*What to do*
Your response should contain each line of the data that includes "plate".

*Extracted material*

________________________________________

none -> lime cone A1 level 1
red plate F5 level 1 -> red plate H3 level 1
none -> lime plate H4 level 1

________________________________________

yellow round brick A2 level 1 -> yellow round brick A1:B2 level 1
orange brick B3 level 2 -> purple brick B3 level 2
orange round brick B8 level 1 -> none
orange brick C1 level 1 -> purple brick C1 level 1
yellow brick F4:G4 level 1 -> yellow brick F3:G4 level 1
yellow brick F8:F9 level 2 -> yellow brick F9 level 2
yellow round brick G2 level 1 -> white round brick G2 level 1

________________________________________

*Reply*
red plate F5 level 1 -> red plate H3 level 1
none -> lime plate H4 level 1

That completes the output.